>> Begin

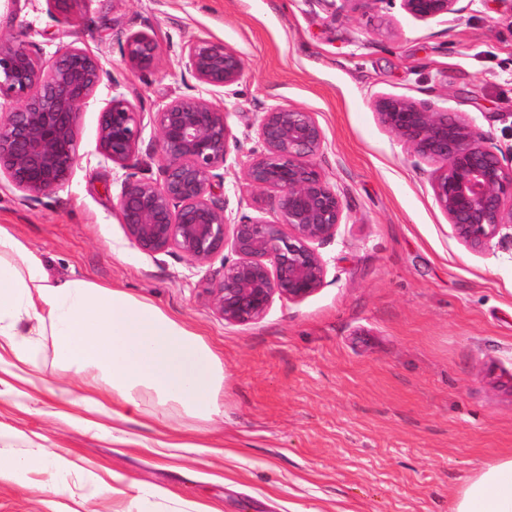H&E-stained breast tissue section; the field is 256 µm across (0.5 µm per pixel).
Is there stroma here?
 Listing matches in <instances>:
<instances>
[{"label": "stroma", "instance_id": "35a3bbf8", "mask_svg": "<svg viewBox=\"0 0 512 512\" xmlns=\"http://www.w3.org/2000/svg\"><path fill=\"white\" fill-rule=\"evenodd\" d=\"M151 34L160 67L125 68L119 39ZM0 35L51 57L73 43L109 74L81 111L79 161L68 181L31 202L0 178V225L60 277L78 275L152 300L201 333L224 365V412L123 423L127 444L69 424L53 389L65 375L44 350V386L0 392V428L28 445L69 449L84 470L160 486L210 512H451L484 463L512 457V248L475 251L435 205L432 169L376 120L377 95L429 101L474 120L512 147V0H475L453 23L399 9L332 17L317 0H79L68 14L45 0H0ZM219 40L245 60L232 91L187 73L182 48ZM141 116V161L157 139L153 114L170 99L226 105L240 145L224 166L230 210L251 213L244 170L268 107L314 112L319 159L347 197V222L321 254L325 283L304 300L274 299L248 326L224 322L205 268L152 258L131 245L114 209L124 172L98 150L113 94ZM174 443L172 456L135 447ZM39 475L0 482V512H114L122 497L86 503L80 485L47 504Z\"/></svg>", "mask_w": 512, "mask_h": 512}]
</instances>
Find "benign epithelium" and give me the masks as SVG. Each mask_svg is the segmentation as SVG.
Here are the masks:
<instances>
[{"mask_svg":"<svg viewBox=\"0 0 512 512\" xmlns=\"http://www.w3.org/2000/svg\"><path fill=\"white\" fill-rule=\"evenodd\" d=\"M341 2L363 15L397 4L415 20L446 23L473 0ZM120 53L135 75L160 63L157 42L145 31L123 36ZM183 57L191 77L211 91L238 84L246 68L221 41H190ZM105 77L99 59L79 46L63 45L45 60L0 37V98L19 101L0 119V175L28 200L68 180L79 160L82 107ZM372 107L416 162L434 166V202L460 241L473 250L496 237L512 244V149L503 151L473 120L431 102L378 95ZM227 116L225 107L199 97H175L155 112L157 179L135 173L141 121L121 94L99 113L98 145L127 171L115 210L129 241L153 258L177 252L200 267L221 258L206 291L225 322L247 326L261 320L275 298L302 301L323 286L327 266L319 248L336 240L347 203L318 162L325 134L316 114L273 106L258 119L244 171L258 215L230 218L227 199L214 191L219 170L238 147Z\"/></svg>","mask_w":512,"mask_h":512,"instance_id":"obj_1","label":"benign epithelium"}]
</instances>
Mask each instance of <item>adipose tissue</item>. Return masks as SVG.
Returning <instances> with one entry per match:
<instances>
[{
  "label": "adipose tissue",
  "mask_w": 512,
  "mask_h": 512,
  "mask_svg": "<svg viewBox=\"0 0 512 512\" xmlns=\"http://www.w3.org/2000/svg\"><path fill=\"white\" fill-rule=\"evenodd\" d=\"M68 378L55 393L66 418L88 430L170 411L210 420L224 400V368L206 339L149 300L82 277L54 275L44 258L0 225V365L24 381L45 348ZM77 465L65 448L35 445L0 456V482L43 474L46 497L65 495ZM452 512H512V458L485 464Z\"/></svg>",
  "instance_id": "adipose-tissue-1"
}]
</instances>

>> End

=== Prompt ===
Gather up, from the records above, each line where the word "masks" appears.

=== Complete answer ===
Find "benign epithelium" and give me the masks as SVG. Each mask_svg is the segmentation as SVG.
Here are the masks:
Mask each instance of <item>adipose tissue</item>. Return masks as SVG.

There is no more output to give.